Data shown: Begin
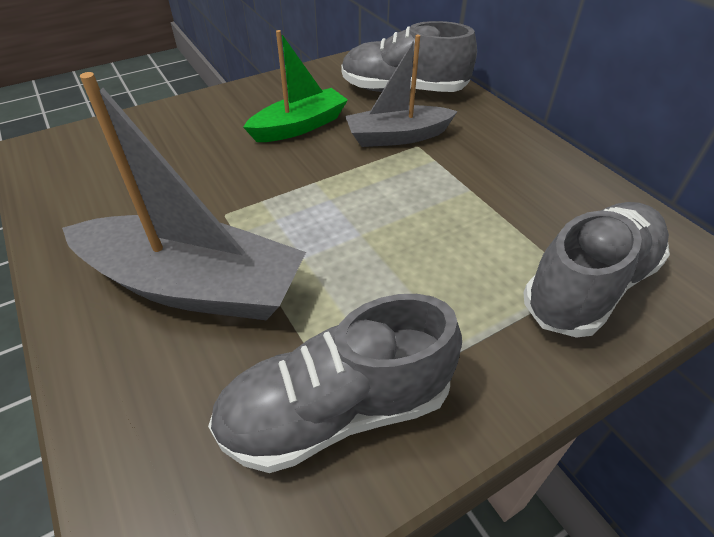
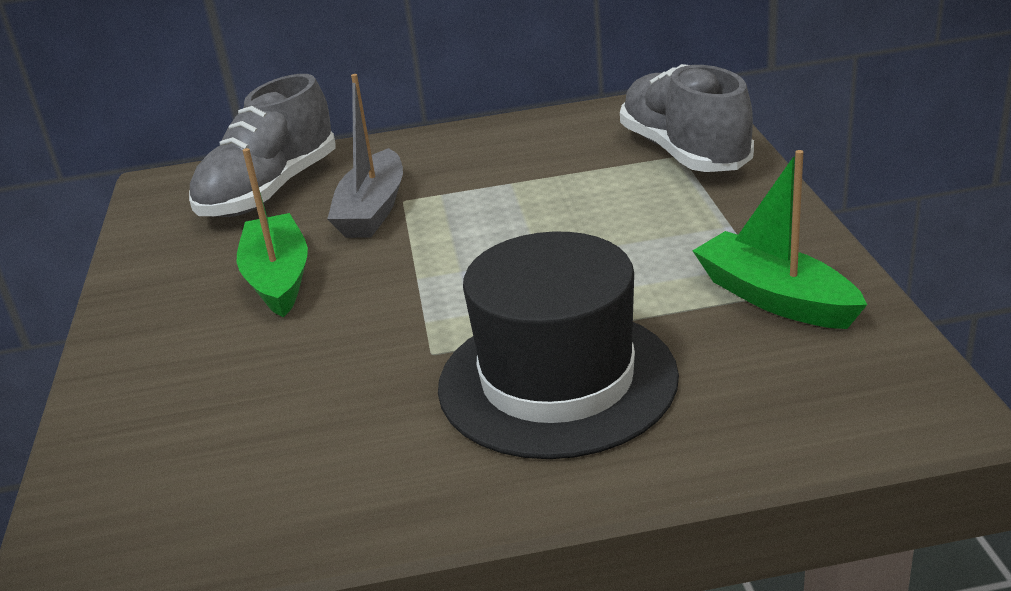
camera: 65 degrees left, 15 degrees down
(194, 286) = (557, 380): grey boat -> black hat
(337, 410) = (775, 298): grey shoe -> green boat

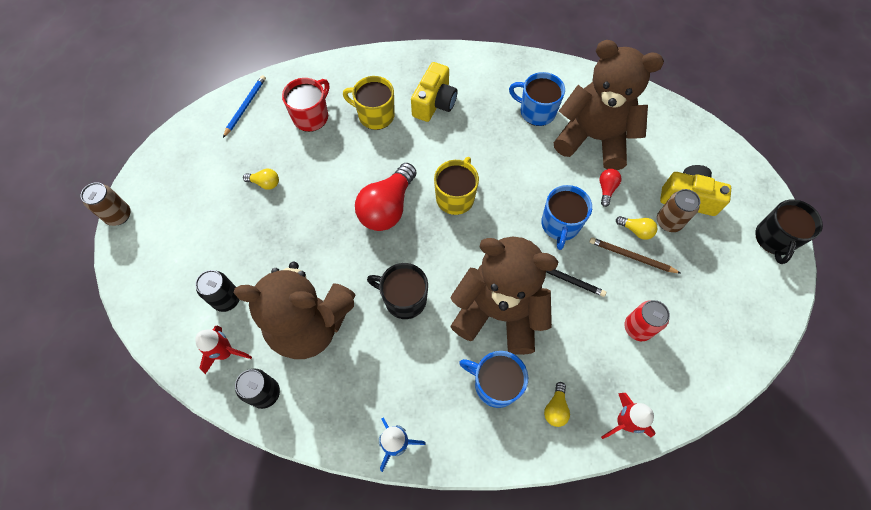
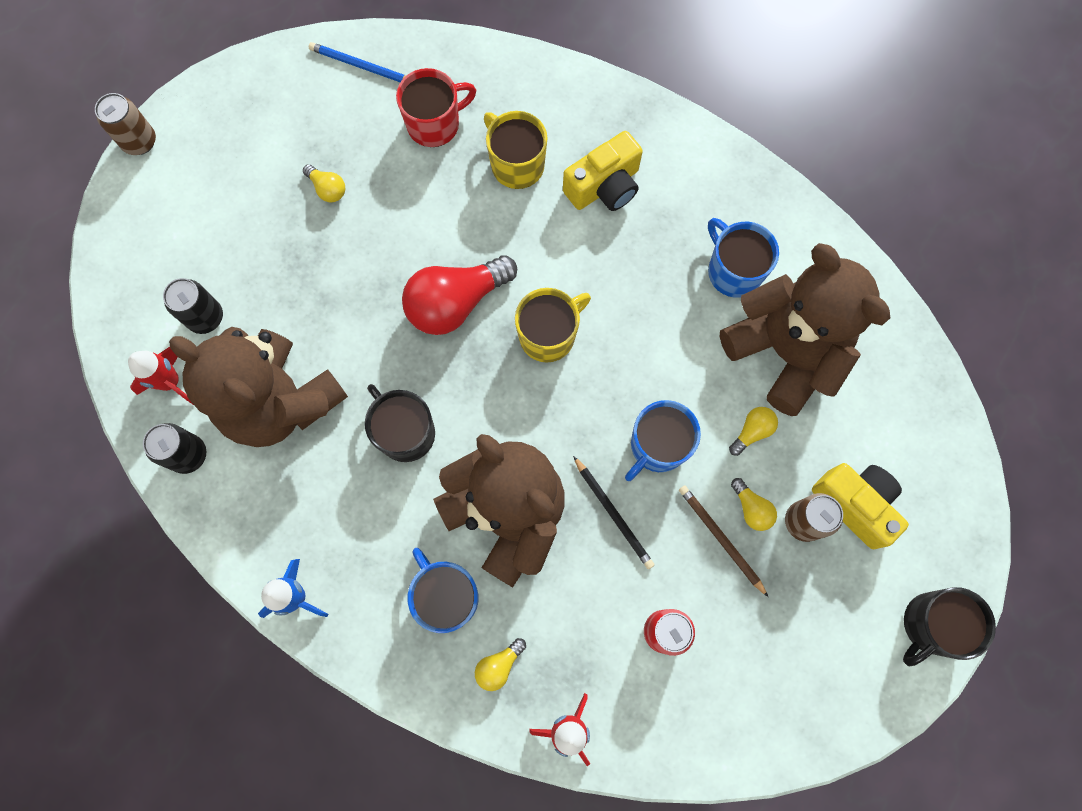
camera: 30 degrees right, 10 degrees up
(245, 106) = (361, 66): blue pencil -> blue pencil turned 120 degrees counterclockwise
(606, 189) = (752, 431): red light bulb -> yellow light bulb

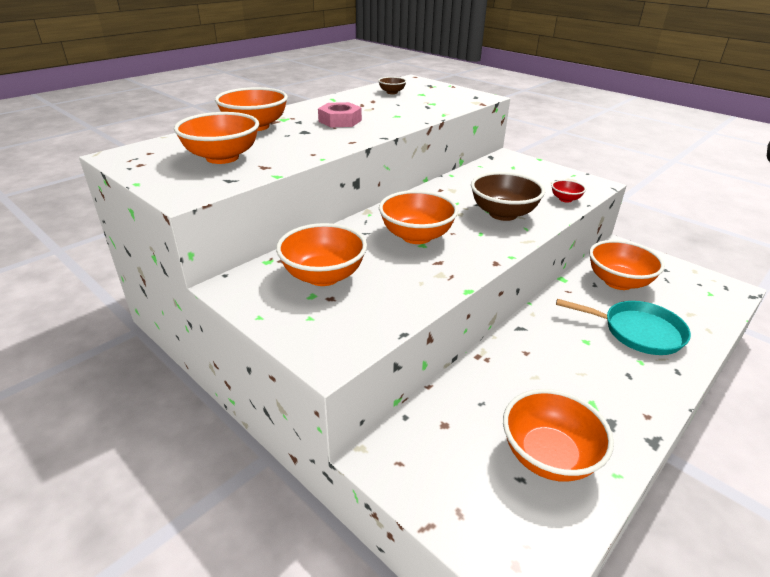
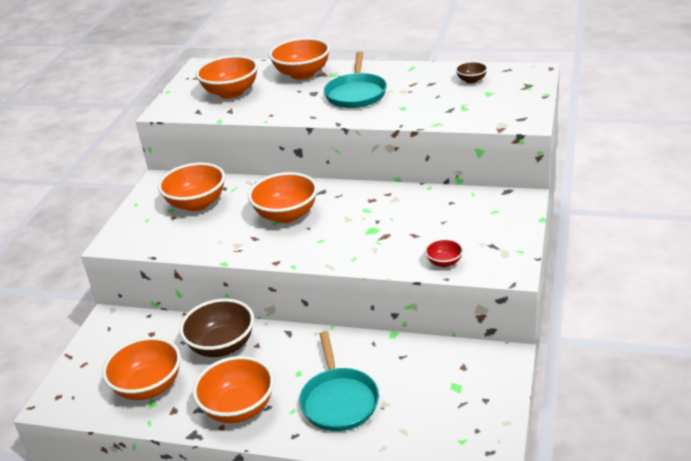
camera: 65 degrees right, 0 degrees up
(340, 121) = (356, 93): pink nut -> turquoise pan
(503, 214) = (370, 239): brown bowl -> brown bowl (222, 346)
(618, 282) = (422, 370): orange bowl -> orange bowl (239, 408)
Data shown: End
#### [Work task]
With the pictures left out, give again exactly the lines from the one that contains "(194, 286) = (557, 380): grey" through the final line of the data above.

#### [Solution below]
(194, 286) = (557, 380): grey boat -> black hat
(337, 410) = (775, 298): grey shoe -> green boat

camera: 30 degrees right, 10 degrees up
(245, 106) = (361, 66): blue pencil -> blue pencil turned 120 degrees counterclockwise
(606, 189) = (752, 431): red light bulb -> yellow light bulb

camera: 65 degrees right, 0 degrees up
(340, 121) = (356, 93): pink nut -> turquoise pan
(503, 214) = (370, 239): brown bowl -> brown bowl (222, 346)
(618, 282) = (422, 370): orange bowl -> orange bowl (239, 408)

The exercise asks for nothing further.